• [HOW TO COMPLETE THIS TASK] Below are records that contain pictures; transcribe the text exactly and omit the pictures.

• [EXTRACTED ENTRIES]

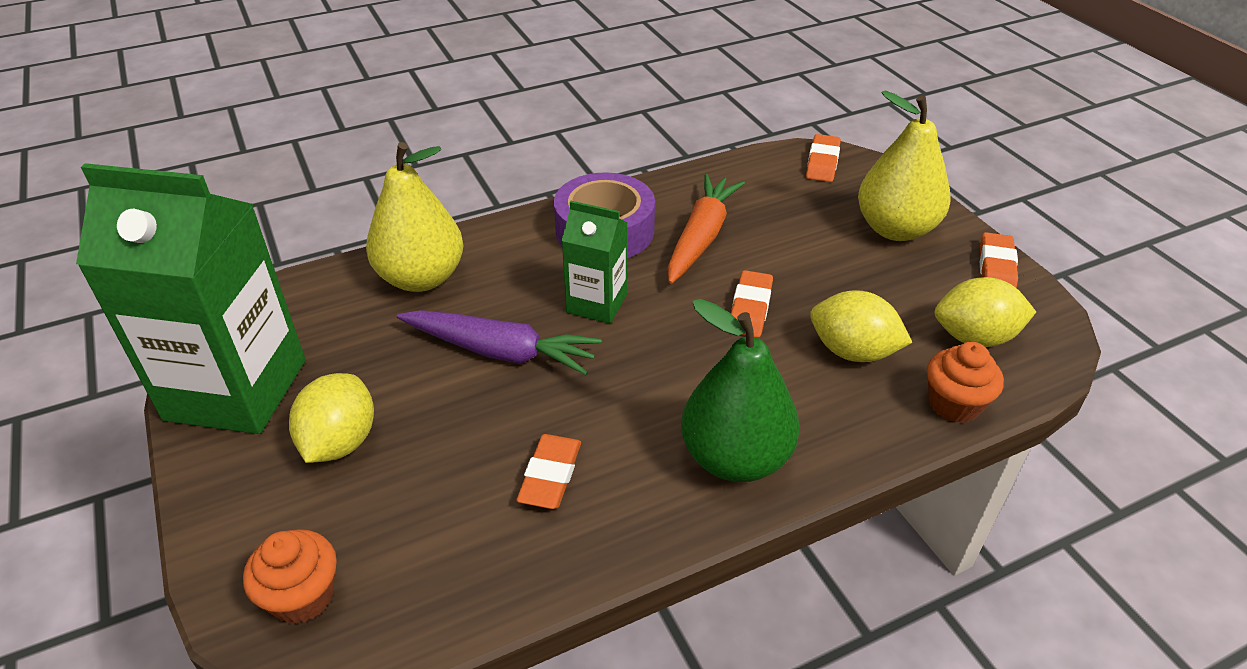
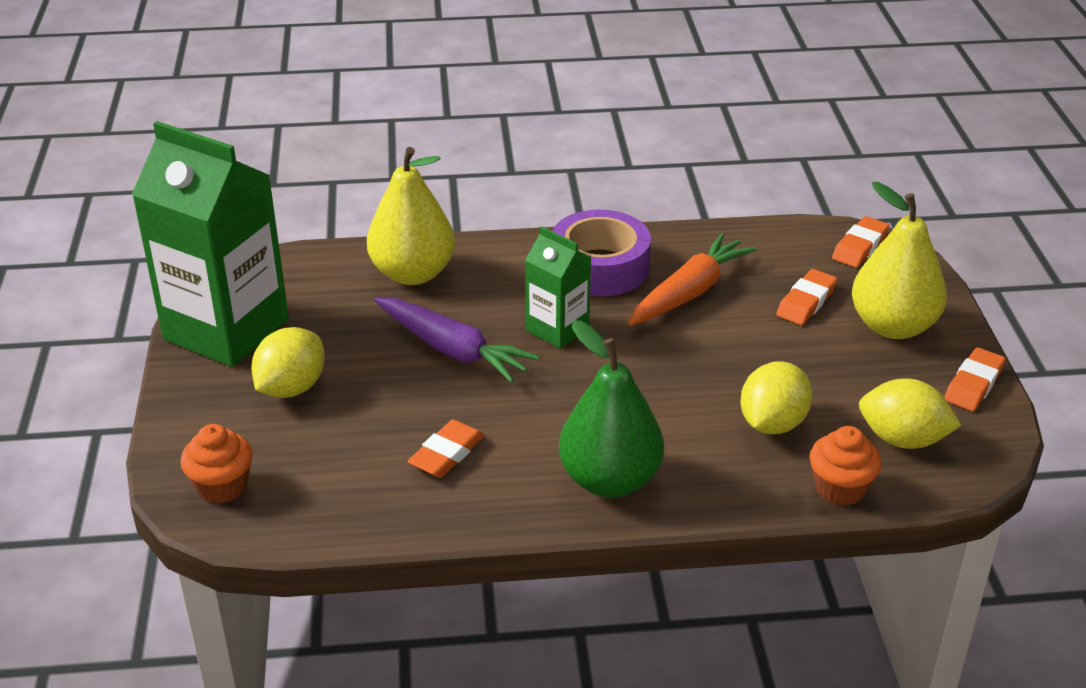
camera: 20 degrees right, 5 degrees down
(750, 308) = (698, 365): orange eraser -> orange eraser (806, 302)
(852, 352) = (772, 424): yellow lemon -> yellow lemon turned 75 degrees clockwise

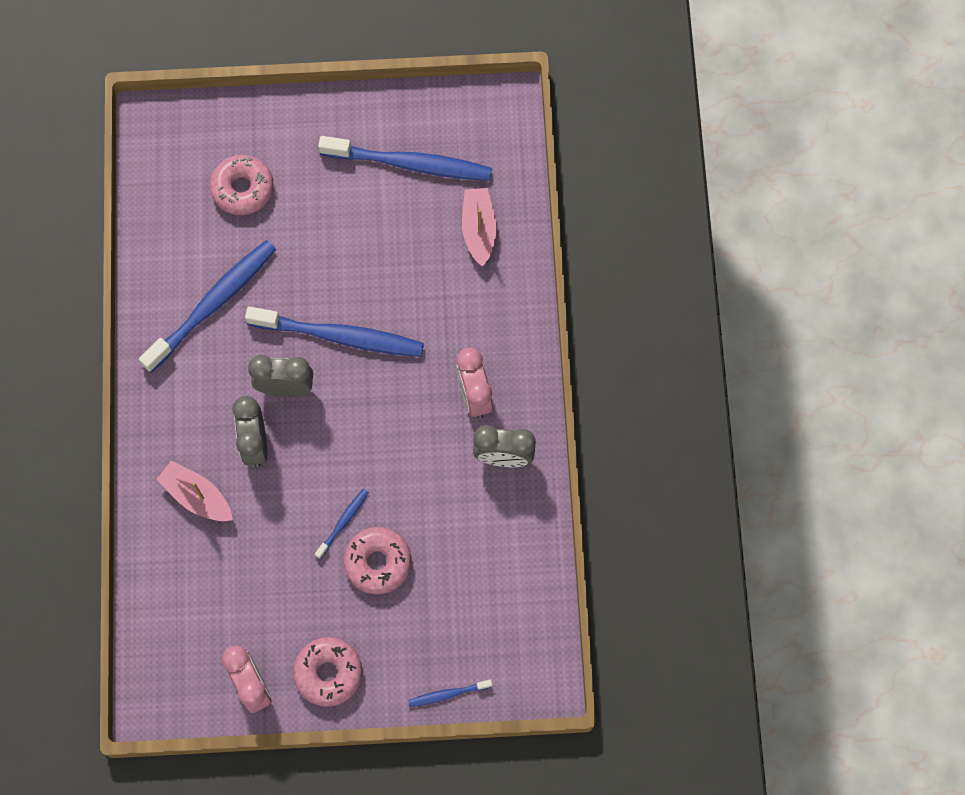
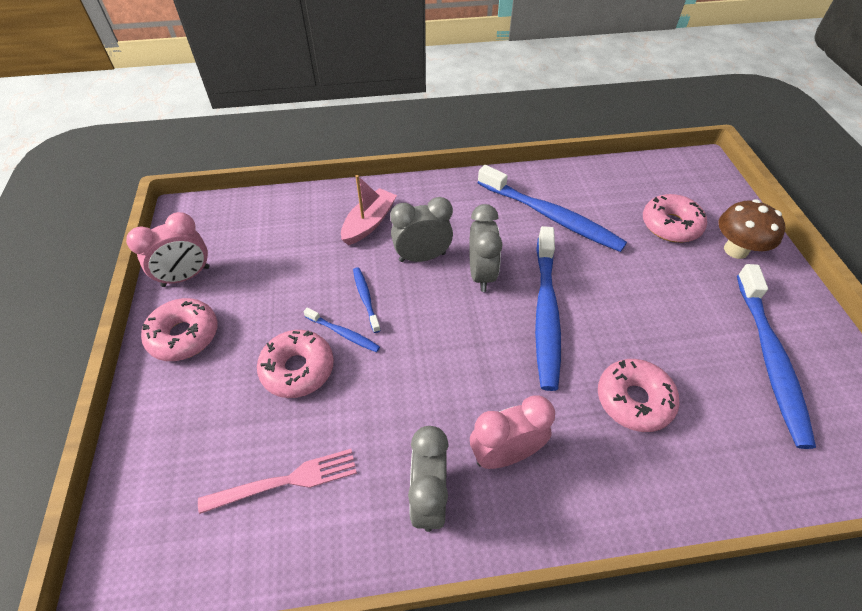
camera: 85 degrees right, 20 degrees down
(284, 140) = (736, 250): none -> brown mushroom
(437, 285) = (634, 400): none -> pink donut
(448, 694) = (131, 456): blue toothbrush -> blue toothbrush (365, 298)
(478, 229) = (724, 441): pink boat -> none
(480, 565) = (286, 481): none -> pink fork

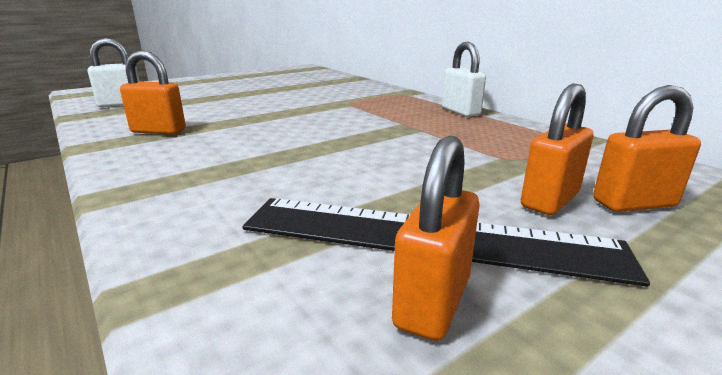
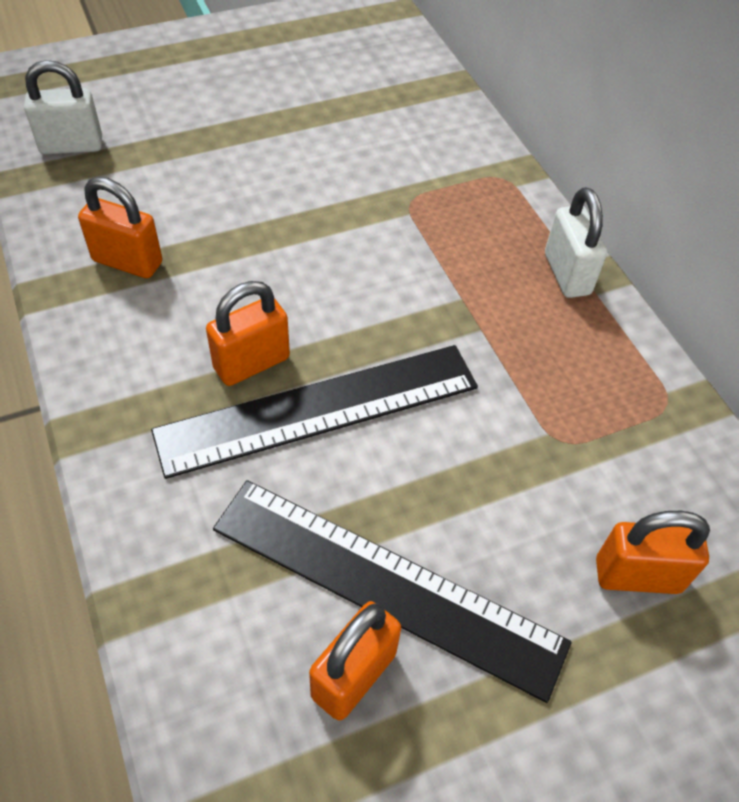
camera: 10 degrees right, 30 degrees up
(321, 165) = (318, 409): none -> black ruler
(549, 200) = (547, 547): orange padlock -> orange padlock (251, 363)

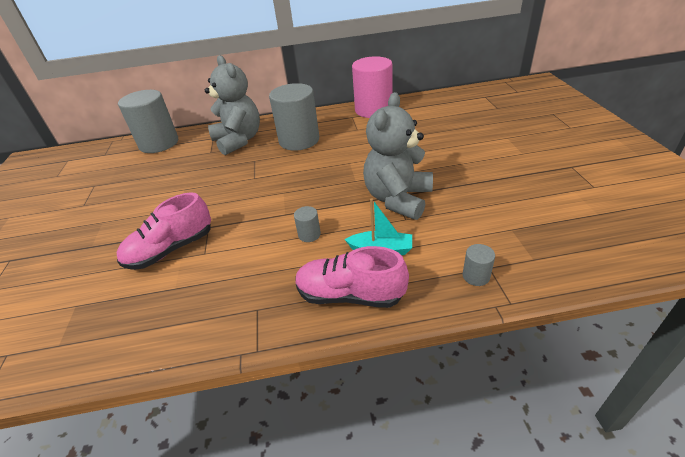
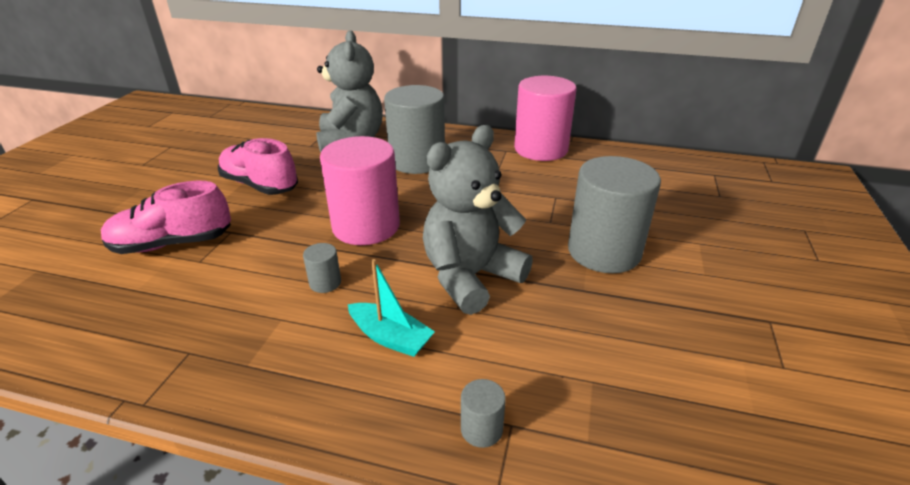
camera: 20 degrees right, 5 degrees down
(159, 143) = (269, 120): grey cylinder -> grey cylinder (604, 251)
(303, 192) = (366, 226): none -> pink cylinder
(350, 295) = (302, 381): pink shoe -> pink shoe (260, 185)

• [SOLVED PROBLEM]
camera: 20 degrees right, 5 degrees down
(750, 308) = (698, 365): orange eraser -> orange eraser (806, 302)
(852, 352) = (772, 424): yellow lemon -> yellow lemon turned 75 degrees clockwise

camera: 85 degrees right, 20 degrees down
(284, 140) = (736, 250): none -> brown mushroom
(437, 285) = (634, 400): none -> pink donut
(448, 694) = (131, 456): blue toothbrush -> blue toothbrush (365, 298)
(478, 229) = (724, 441): pink boat -> none
(480, 565) = (286, 481): none -> pink fork

camera: 10 degrees right, 30 degrees up
(321, 165) = (318, 409): none -> black ruler
(549, 200) = (547, 547): orange padlock -> orange padlock (251, 363)

camera: 20 degrees right, 5 degrees down
(159, 143) = (269, 120): grey cylinder -> grey cylinder (604, 251)
(303, 192) = (366, 226): none -> pink cylinder
(350, 295) = (302, 381): pink shoe -> pink shoe (260, 185)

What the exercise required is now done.